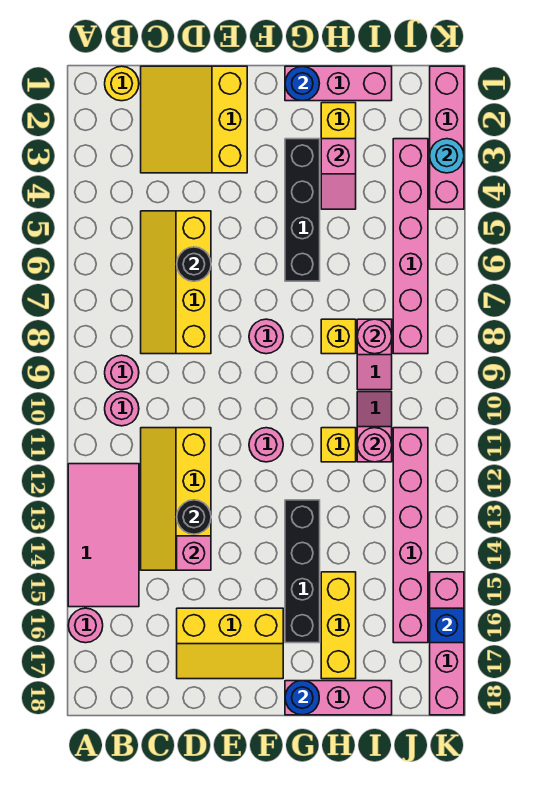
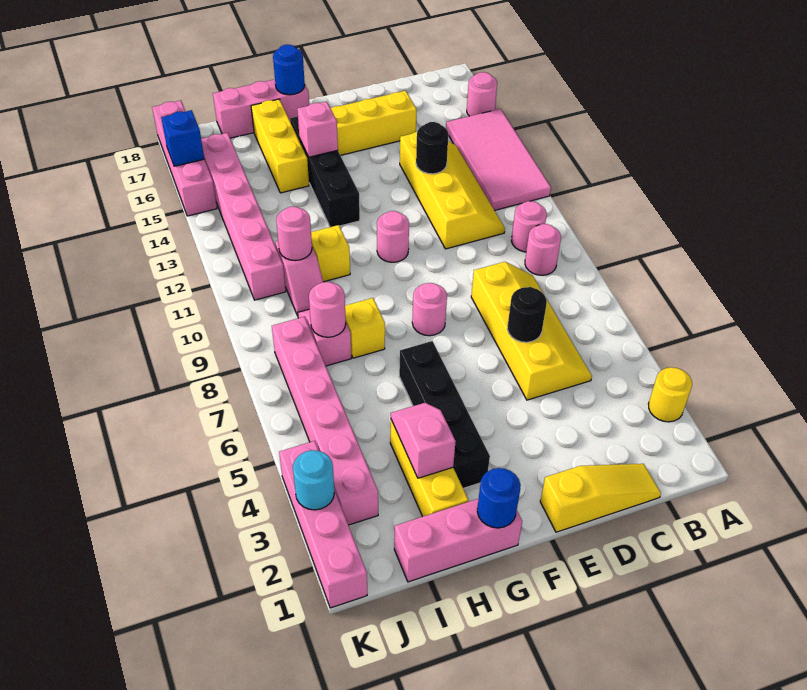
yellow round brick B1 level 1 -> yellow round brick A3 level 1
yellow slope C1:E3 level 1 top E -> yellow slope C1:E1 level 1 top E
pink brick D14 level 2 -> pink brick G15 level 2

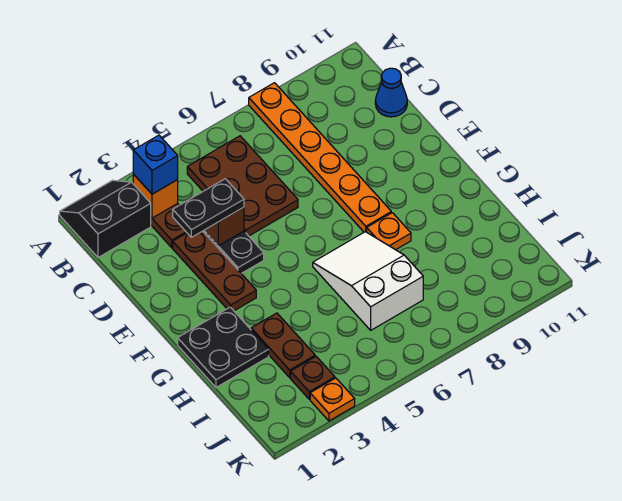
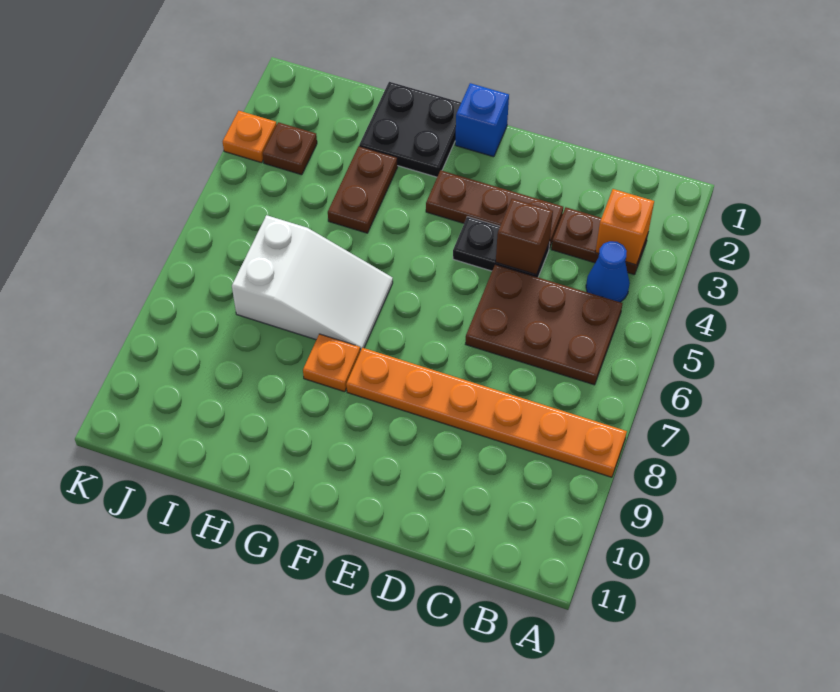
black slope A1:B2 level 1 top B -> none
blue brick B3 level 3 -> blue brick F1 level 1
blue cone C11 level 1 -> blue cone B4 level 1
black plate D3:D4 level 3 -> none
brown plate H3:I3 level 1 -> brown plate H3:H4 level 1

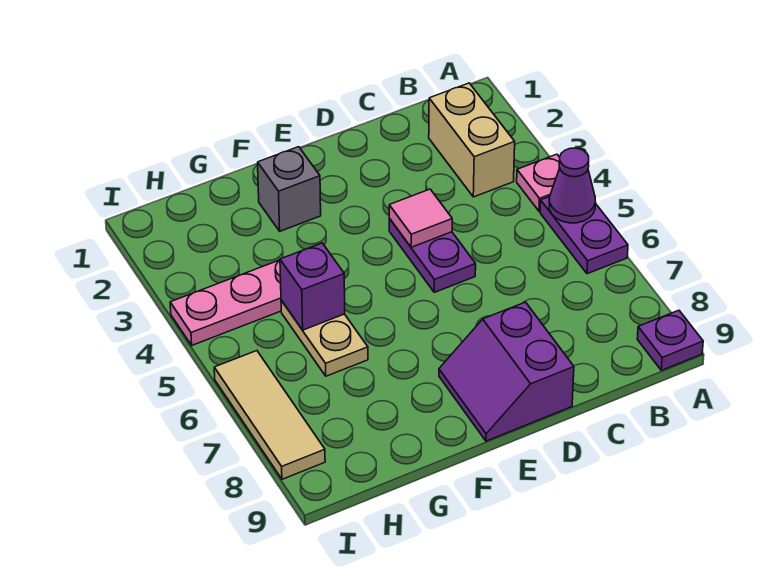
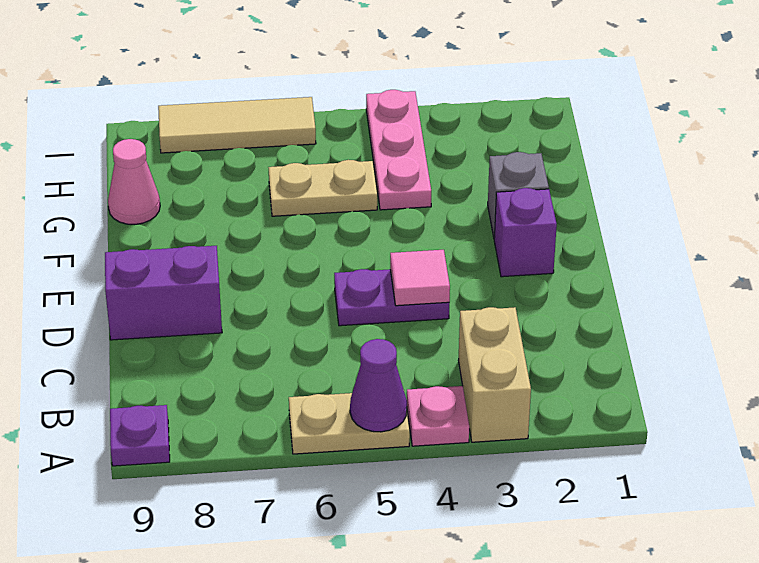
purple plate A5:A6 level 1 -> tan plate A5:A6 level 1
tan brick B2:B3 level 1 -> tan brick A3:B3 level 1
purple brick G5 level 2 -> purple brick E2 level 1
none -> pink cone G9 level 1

### TASK INSTRUCTIONS
Going through the material, find each line with the string "none". Then state only how many there are.

### RESPONSE AREA
3